DATA BELOW.

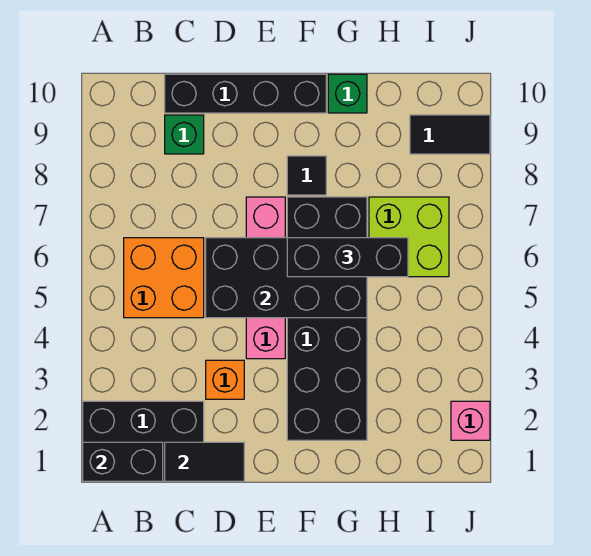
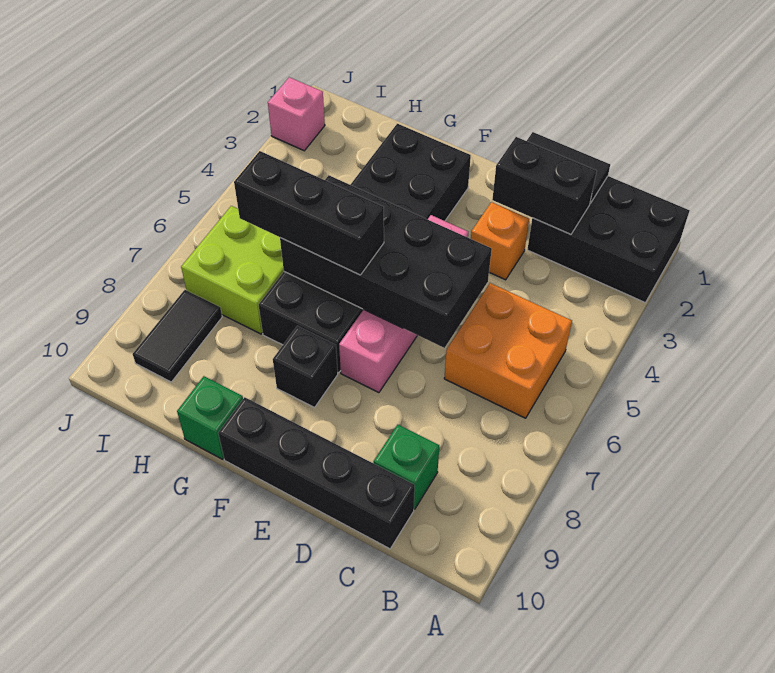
black brick A1:B1 level 2 -> black brick C2:D2 level 2
black tile F8 level 1 -> black brick F8 level 1
black tile I9:J9 level 1 -> black tile I8:I9 level 1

HOW TO COMPLETE THIS TASK.
Filter the listing for the word "brick" and copy each line that has it.

FINISHED TASK.
black brick A1:B1 level 2 -> black brick C2:D2 level 2
black tile F8 level 1 -> black brick F8 level 1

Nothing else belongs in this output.